> RECORDS PROVIDED:
------

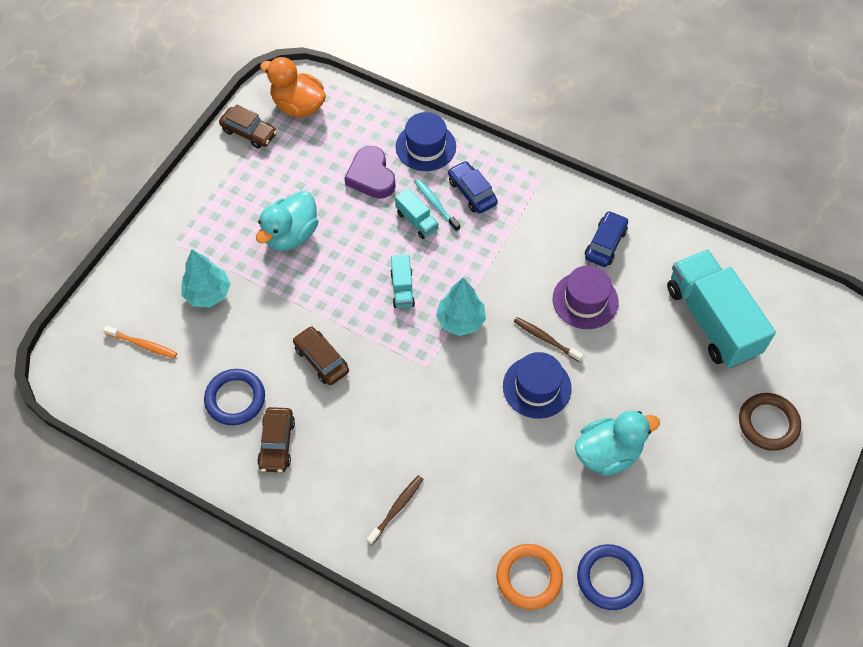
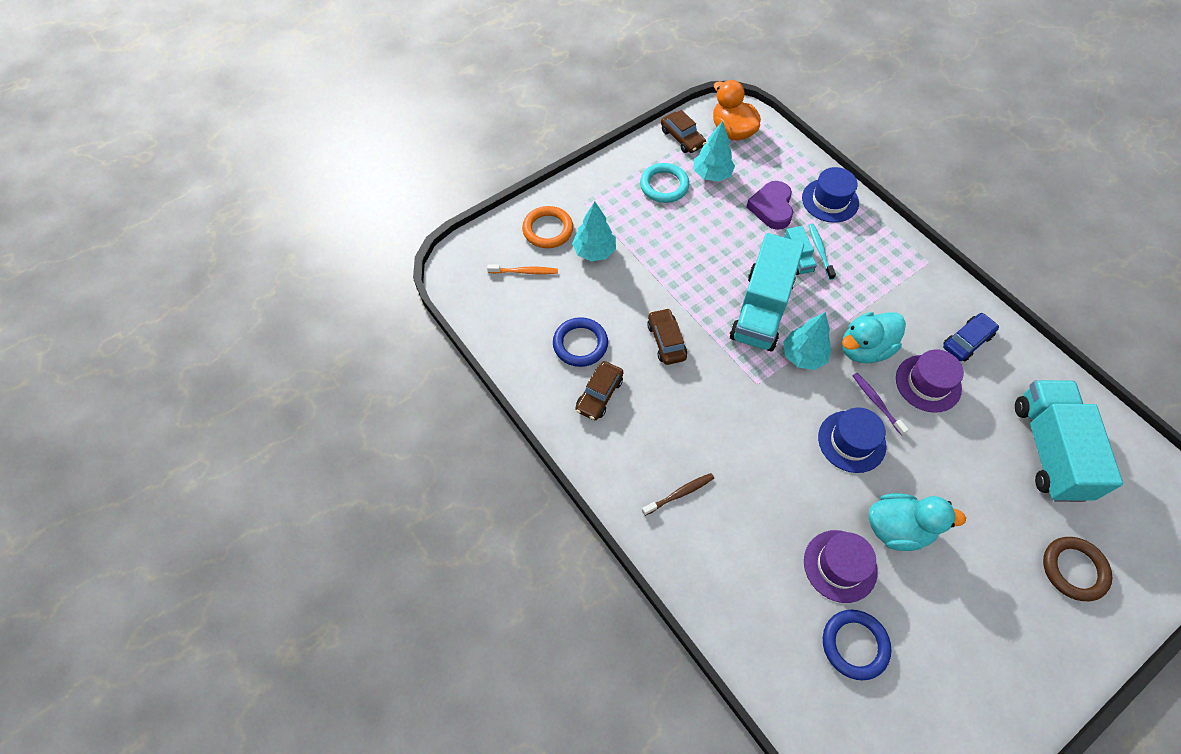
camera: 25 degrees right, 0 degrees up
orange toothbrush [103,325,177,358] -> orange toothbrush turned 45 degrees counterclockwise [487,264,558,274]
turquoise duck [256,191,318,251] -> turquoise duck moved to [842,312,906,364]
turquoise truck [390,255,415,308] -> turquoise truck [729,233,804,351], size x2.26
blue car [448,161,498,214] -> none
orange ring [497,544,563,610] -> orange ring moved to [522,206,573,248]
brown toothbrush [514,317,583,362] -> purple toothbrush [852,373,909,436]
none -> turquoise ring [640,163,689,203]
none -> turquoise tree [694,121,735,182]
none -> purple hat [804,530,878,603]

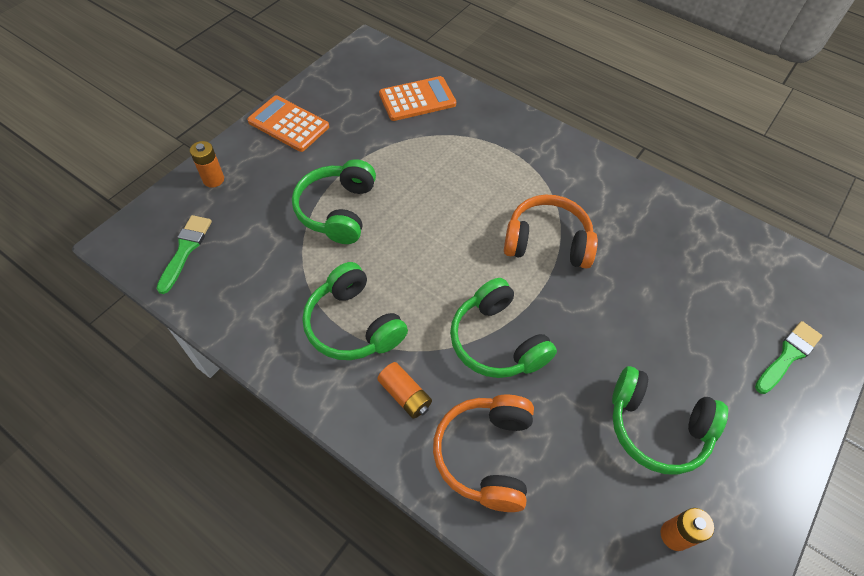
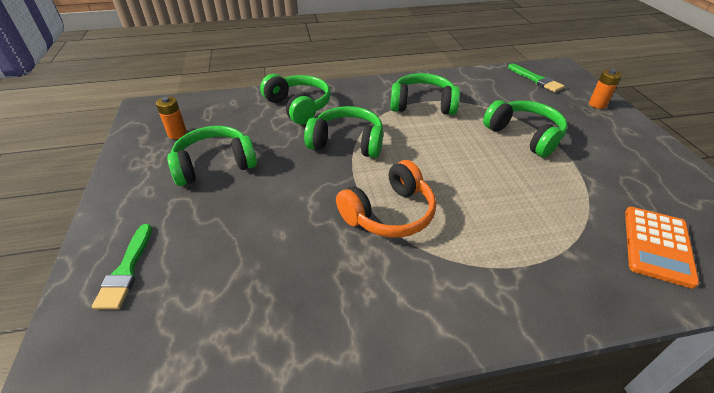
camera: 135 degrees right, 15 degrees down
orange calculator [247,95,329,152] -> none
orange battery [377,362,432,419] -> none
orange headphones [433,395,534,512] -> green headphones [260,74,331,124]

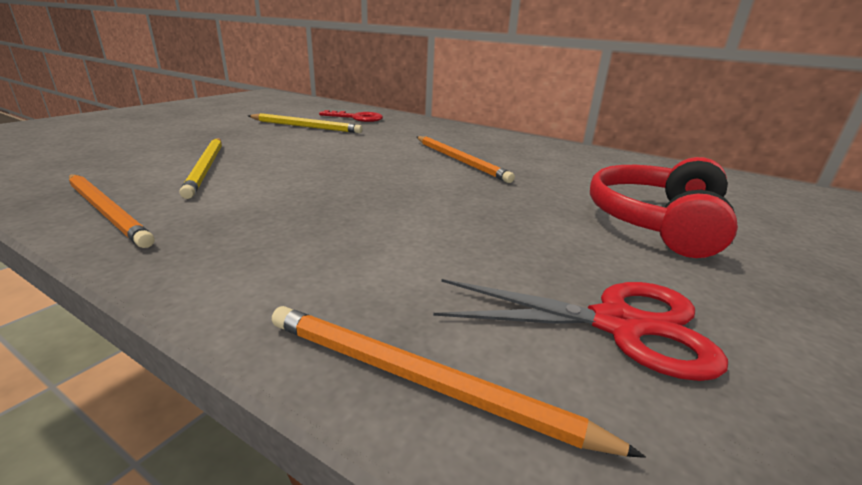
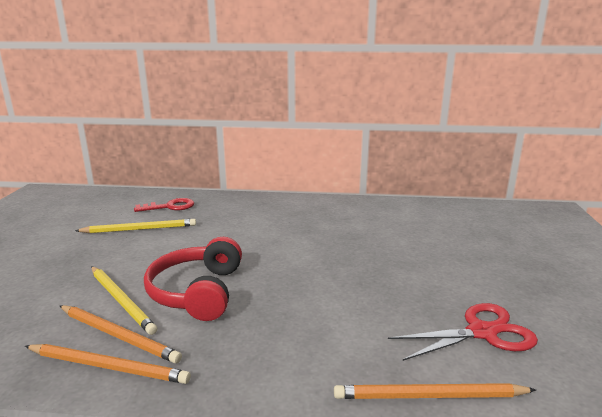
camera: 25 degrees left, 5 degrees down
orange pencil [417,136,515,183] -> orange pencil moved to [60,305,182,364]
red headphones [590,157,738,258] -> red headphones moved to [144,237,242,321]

------

> PROBLEM TO WORK ON: Set down word for word, from the line that contains "orange battery [377,362,432,419] -> none" to the end of the listing above, every line and no picture.

> RESPONSE AREA:
orange battery [377,362,432,419] -> none
orange headphones [433,395,534,512] -> green headphones [260,74,331,124]

camera: 25 degrees left, 5 degrees down
orange pencil [417,136,515,183] -> orange pencil moved to [60,305,182,364]
red headphones [590,157,738,258] -> red headphones moved to [144,237,242,321]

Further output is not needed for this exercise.